Word for word, restate every record, though not the pictures.

==== Record extracts

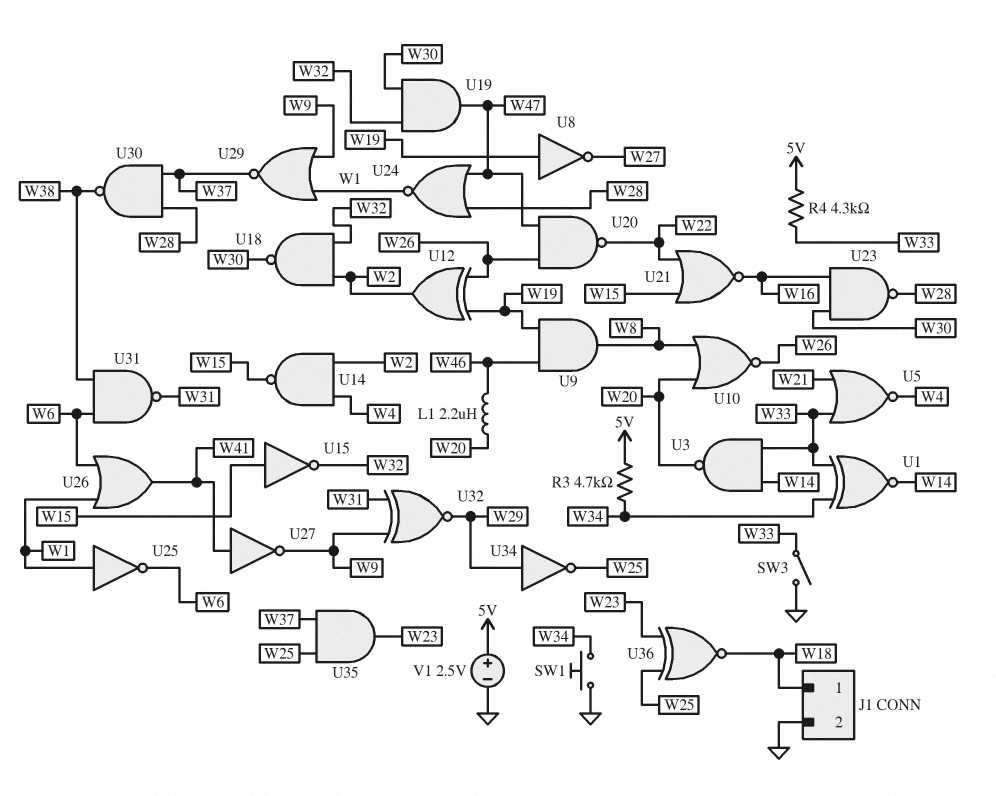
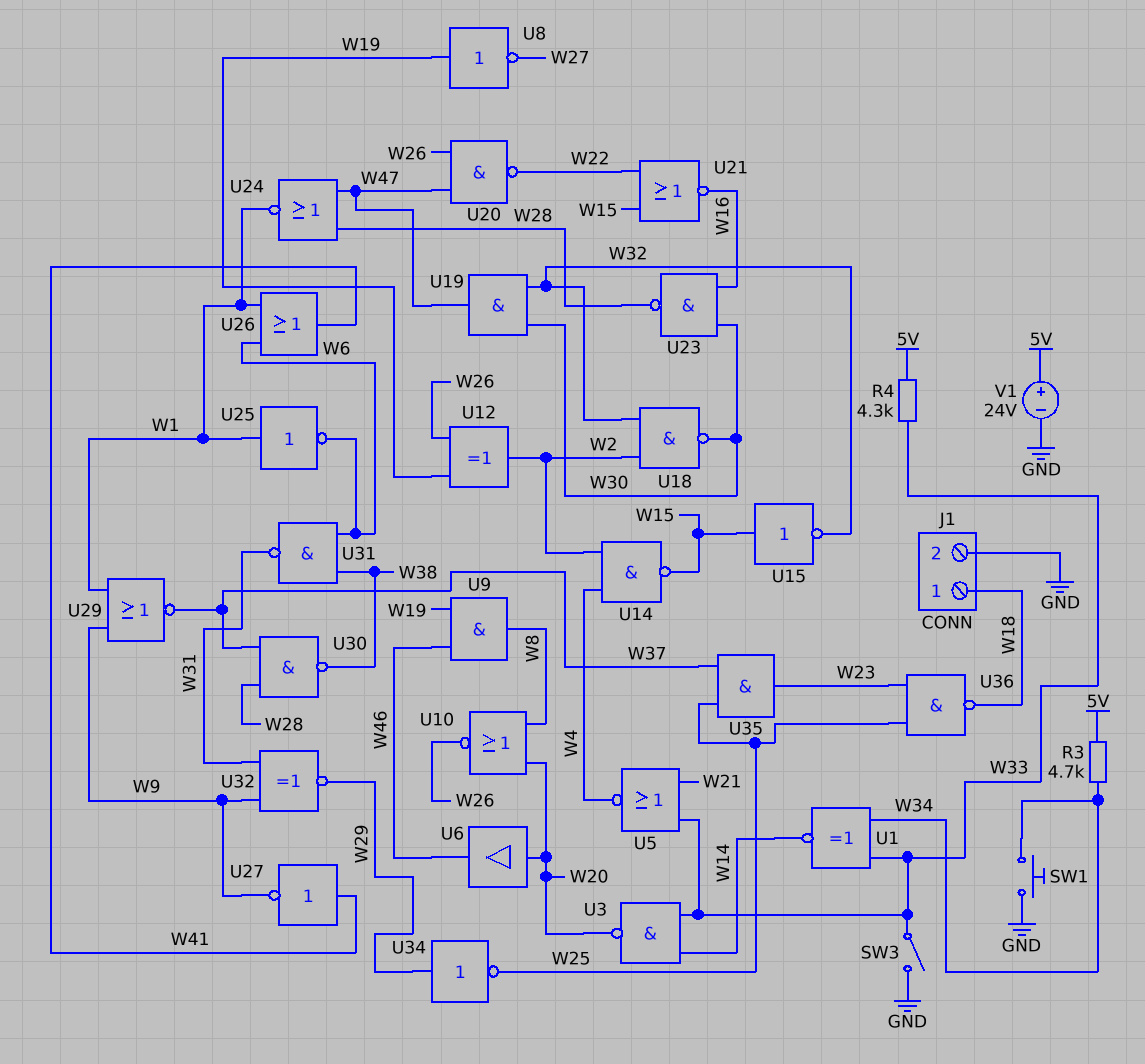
L1: 2.2uH (W20, W46) -> none
U6: none -> buffer (in W20, out W46)
U36: XNOR (in W23, in W25, out W18) -> NAND (in W23, in W25, out W18)
V1: 2.5V (plus 5V, minus GND) -> 24V (plus 5V, minus GND)

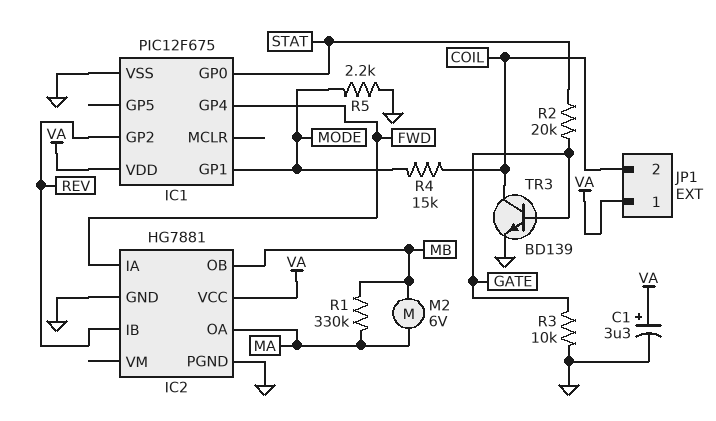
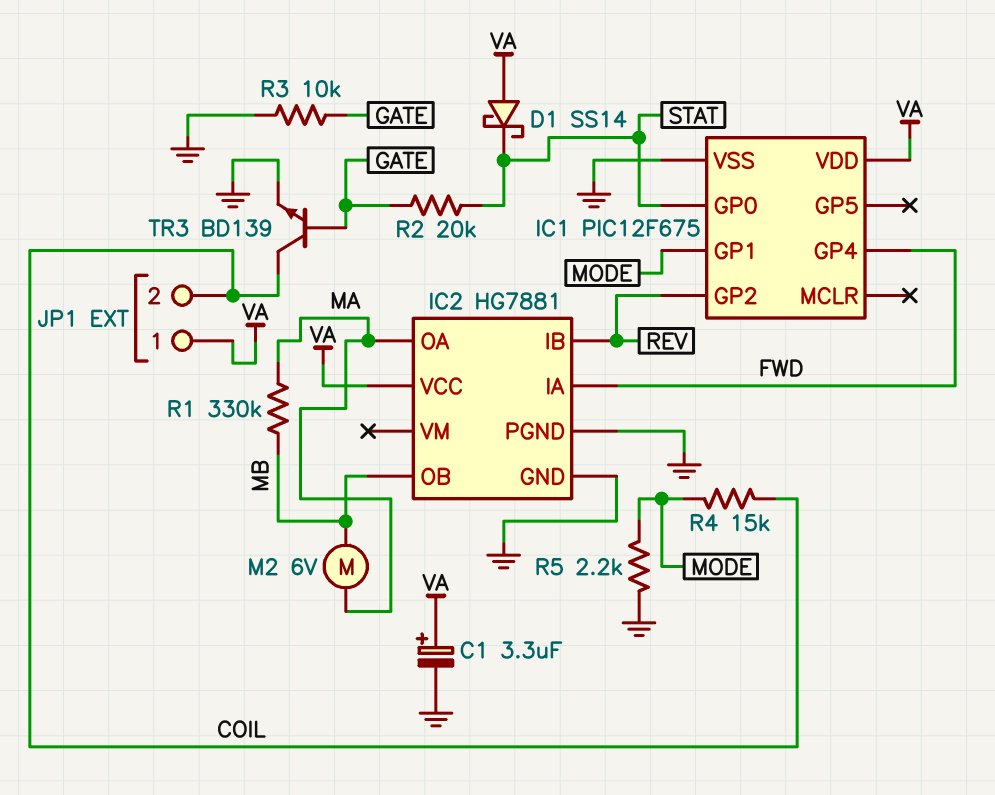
D1: none -> schottky SS14 (A VA, K STAT)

========

- **Response box**
L1: 2.2uH (W20, W46) -> none
U6: none -> buffer (in W20, out W46)
U36: XNOR (in W23, in W25, out W18) -> NAND (in W23, in W25, out W18)
V1: 2.5V (plus 5V, minus GND) -> 24V (plus 5V, minus GND)

D1: none -> schottky SS14 (A VA, K STAT)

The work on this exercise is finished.